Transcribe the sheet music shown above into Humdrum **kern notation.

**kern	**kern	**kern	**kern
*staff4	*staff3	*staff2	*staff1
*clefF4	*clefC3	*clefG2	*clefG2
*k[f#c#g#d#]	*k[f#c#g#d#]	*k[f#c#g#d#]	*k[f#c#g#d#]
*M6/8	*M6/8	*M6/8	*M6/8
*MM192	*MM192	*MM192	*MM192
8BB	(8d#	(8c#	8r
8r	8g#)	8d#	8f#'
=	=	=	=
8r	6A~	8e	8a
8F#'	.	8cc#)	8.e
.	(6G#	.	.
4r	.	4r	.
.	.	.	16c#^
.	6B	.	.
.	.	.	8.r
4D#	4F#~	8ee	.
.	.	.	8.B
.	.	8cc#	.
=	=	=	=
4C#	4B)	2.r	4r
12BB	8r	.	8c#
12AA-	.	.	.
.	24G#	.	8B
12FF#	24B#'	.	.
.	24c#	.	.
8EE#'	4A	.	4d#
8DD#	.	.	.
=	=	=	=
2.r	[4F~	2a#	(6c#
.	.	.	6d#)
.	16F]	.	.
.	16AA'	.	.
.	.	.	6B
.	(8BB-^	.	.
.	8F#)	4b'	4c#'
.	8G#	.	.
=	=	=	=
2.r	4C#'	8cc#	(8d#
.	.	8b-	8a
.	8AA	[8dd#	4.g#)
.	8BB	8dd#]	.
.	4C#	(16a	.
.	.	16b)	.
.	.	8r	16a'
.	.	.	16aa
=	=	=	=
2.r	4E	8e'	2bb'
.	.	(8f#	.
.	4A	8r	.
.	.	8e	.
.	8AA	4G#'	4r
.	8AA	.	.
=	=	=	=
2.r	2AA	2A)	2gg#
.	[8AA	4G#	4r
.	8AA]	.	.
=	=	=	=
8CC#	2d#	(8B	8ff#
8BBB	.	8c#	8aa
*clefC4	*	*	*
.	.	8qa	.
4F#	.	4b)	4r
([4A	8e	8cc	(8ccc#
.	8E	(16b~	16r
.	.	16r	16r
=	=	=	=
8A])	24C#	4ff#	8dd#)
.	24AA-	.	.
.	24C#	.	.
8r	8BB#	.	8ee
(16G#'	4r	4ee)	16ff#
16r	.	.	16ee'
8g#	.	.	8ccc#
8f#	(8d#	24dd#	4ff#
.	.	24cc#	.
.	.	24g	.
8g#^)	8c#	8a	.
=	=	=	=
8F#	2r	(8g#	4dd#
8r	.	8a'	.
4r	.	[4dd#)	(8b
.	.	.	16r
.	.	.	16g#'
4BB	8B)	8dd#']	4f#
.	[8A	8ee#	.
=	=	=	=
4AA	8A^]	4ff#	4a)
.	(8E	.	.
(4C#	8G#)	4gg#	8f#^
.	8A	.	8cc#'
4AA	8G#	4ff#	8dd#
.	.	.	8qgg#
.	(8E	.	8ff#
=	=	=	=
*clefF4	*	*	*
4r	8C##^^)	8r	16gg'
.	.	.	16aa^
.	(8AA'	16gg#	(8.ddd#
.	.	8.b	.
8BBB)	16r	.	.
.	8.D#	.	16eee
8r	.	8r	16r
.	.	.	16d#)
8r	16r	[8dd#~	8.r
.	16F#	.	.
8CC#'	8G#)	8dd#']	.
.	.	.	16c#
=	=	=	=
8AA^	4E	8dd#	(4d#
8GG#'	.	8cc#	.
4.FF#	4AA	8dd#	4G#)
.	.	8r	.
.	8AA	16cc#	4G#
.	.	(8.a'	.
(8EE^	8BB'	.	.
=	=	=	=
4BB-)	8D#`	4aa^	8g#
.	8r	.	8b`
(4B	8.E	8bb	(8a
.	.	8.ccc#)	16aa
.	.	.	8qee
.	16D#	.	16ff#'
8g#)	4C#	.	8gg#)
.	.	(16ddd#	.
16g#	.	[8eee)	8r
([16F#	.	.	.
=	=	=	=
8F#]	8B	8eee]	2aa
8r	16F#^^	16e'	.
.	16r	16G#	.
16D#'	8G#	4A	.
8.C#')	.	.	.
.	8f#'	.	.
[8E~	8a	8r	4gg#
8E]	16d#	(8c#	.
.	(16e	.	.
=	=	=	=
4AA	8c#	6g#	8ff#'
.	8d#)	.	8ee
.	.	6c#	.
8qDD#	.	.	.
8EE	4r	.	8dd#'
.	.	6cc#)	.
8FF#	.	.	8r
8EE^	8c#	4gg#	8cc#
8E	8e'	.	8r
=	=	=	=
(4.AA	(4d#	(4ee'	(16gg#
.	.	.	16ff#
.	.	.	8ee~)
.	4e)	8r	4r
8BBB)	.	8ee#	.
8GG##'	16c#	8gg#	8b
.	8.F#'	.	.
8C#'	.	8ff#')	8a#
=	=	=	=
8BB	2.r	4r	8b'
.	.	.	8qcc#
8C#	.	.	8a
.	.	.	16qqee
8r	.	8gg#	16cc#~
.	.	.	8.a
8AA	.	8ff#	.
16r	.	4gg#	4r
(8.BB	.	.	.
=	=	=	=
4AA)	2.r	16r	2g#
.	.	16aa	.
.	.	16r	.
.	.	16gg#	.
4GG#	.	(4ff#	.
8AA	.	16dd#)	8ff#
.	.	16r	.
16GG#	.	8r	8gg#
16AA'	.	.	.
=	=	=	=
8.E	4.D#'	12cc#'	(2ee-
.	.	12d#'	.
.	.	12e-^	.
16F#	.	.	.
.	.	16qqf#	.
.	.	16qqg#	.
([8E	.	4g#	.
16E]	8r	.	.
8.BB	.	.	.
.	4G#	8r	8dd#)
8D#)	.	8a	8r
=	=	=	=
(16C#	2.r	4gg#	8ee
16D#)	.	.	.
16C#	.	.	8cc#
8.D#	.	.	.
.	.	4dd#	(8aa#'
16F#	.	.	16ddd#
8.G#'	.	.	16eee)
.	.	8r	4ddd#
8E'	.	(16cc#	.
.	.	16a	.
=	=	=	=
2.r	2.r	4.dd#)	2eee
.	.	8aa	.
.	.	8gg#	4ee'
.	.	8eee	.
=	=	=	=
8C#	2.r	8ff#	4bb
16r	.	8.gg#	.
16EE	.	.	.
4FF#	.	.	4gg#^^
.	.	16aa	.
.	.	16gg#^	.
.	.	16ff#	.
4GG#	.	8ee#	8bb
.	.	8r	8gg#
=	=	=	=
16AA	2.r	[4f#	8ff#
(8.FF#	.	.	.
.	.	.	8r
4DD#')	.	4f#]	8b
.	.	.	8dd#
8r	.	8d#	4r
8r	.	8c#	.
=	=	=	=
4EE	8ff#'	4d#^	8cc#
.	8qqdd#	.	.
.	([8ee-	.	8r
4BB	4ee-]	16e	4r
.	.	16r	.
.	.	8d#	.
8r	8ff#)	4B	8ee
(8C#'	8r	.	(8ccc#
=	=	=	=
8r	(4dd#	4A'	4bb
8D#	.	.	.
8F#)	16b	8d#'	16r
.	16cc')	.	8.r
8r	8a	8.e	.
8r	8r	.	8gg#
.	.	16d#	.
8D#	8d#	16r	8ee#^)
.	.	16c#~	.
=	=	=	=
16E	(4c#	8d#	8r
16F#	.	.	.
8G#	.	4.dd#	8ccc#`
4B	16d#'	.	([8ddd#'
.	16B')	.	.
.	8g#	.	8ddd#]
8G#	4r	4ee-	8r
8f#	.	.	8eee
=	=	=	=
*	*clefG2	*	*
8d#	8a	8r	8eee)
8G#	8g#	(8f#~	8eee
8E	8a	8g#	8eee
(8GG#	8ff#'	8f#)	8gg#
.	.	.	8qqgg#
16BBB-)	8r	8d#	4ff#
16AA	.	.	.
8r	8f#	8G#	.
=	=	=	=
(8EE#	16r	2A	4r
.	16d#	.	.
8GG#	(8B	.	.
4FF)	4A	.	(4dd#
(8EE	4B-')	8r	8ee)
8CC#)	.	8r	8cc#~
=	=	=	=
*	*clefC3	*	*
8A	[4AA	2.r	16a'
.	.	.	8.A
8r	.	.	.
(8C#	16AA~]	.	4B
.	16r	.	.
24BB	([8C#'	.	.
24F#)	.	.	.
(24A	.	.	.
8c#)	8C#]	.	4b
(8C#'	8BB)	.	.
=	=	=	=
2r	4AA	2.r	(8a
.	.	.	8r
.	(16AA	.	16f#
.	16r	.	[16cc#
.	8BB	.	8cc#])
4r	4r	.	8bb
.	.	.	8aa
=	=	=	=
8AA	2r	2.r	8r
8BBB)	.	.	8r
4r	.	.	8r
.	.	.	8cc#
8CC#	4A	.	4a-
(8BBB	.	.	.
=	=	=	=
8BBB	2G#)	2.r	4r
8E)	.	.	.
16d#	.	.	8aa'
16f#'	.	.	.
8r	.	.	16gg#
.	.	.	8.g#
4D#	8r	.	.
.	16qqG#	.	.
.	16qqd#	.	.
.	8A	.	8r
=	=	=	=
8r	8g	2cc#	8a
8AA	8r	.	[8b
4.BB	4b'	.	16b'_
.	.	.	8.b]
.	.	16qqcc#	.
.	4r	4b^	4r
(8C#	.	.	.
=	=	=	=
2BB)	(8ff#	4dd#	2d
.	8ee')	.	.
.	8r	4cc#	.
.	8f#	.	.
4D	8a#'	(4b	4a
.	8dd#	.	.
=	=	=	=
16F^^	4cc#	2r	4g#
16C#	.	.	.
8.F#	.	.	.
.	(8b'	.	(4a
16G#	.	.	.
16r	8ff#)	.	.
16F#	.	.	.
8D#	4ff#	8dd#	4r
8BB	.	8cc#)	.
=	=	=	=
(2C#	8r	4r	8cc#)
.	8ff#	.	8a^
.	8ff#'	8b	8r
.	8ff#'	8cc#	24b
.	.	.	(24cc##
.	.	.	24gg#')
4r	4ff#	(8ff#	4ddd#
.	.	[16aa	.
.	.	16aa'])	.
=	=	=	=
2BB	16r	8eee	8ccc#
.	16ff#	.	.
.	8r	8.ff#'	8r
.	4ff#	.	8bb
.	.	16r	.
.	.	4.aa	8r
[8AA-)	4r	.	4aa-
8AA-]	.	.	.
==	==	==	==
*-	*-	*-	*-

◆ Aim of the task ◆
Count the lines of the data that contain the string "kern", and reply with that number alone.

◆ Task result ◆
2